| WORK REQUEST |
Your job is to restate each entry word for word.

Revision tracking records

----------

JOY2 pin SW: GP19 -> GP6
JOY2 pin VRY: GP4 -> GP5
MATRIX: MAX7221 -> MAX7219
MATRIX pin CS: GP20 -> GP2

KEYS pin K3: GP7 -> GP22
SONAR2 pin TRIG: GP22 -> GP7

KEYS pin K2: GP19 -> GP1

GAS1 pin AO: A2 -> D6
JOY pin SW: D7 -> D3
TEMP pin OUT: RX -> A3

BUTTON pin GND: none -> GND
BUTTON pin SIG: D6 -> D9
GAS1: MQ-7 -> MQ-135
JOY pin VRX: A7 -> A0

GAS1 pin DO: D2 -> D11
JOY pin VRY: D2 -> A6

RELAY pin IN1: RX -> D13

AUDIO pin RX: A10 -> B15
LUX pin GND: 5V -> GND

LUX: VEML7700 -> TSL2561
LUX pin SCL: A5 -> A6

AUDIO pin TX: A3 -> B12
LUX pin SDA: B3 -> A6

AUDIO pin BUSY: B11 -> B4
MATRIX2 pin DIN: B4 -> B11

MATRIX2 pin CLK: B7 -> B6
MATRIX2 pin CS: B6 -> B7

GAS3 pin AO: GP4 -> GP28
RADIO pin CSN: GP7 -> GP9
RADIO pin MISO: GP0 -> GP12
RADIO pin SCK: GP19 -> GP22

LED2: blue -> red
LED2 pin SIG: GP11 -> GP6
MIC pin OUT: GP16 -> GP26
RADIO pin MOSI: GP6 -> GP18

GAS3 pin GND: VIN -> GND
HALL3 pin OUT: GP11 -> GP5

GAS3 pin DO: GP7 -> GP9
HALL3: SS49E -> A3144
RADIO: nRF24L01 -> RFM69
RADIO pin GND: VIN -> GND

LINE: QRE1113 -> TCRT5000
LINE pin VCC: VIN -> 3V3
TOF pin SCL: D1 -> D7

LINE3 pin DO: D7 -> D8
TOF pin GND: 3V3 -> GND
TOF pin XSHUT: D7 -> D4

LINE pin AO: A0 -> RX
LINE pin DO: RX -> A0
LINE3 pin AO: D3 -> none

----------

| PROBLEM SOLUTION |
JOY2 pin SW: GP19 -> GP6
JOY2 pin VRY: GP4 -> GP5
MATRIX: MAX7221 -> MAX7219
MATRIX pin CS: GP20 -> GP2

KEYS pin K3: GP7 -> GP22
SONAR2 pin TRIG: GP22 -> GP7

KEYS pin K2: GP19 -> GP1

GAS1 pin AO: A2 -> D6
JOY pin SW: D7 -> D3
TEMP pin OUT: RX -> A3

BUTTON pin GND: none -> GND
BUTTON pin SIG: D6 -> D9
GAS1: MQ-7 -> MQ-135
JOY pin VRX: A7 -> A0

GAS1 pin DO: D2 -> D11
JOY pin VRY: D2 -> A6

RELAY pin IN1: RX -> D13

AUDIO pin RX: A10 -> B15
LUX pin GND: 5V -> GND

LUX: VEML7700 -> TSL2561
LUX pin SCL: A5 -> A6

AUDIO pin TX: A3 -> B12
LUX pin SDA: B3 -> A6

AUDIO pin BUSY: B11 -> B4
MATRIX2 pin DIN: B4 -> B11

MATRIX2 pin CLK: B7 -> B6
MATRIX2 pin CS: B6 -> B7

GAS3 pin AO: GP4 -> GP28
RADIO pin CSN: GP7 -> GP9
RADIO pin MISO: GP0 -> GP12
RADIO pin SCK: GP19 -> GP22

LED2: blue -> red
LED2 pin SIG: GP11 -> GP6
MIC pin OUT: GP16 -> GP26
RADIO pin MOSI: GP6 -> GP18

GAS3 pin GND: VIN -> GND
HALL3 pin OUT: GP11 -> GP5

GAS3 pin DO: GP7 -> GP9
HALL3: SS49E -> A3144
RADIO: nRF24L01 -> RFM69
RADIO pin GND: VIN -> GND

LINE: QRE1113 -> TCRT5000
LINE pin VCC: VIN -> 3V3
TOF pin SCL: D1 -> D7

LINE3 pin DO: D7 -> D8
TOF pin GND: 3V3 -> GND
TOF pin XSHUT: D7 -> D4

LINE pin AO: A0 -> RX
LINE pin DO: RX -> A0
LINE3 pin AO: D3 -> none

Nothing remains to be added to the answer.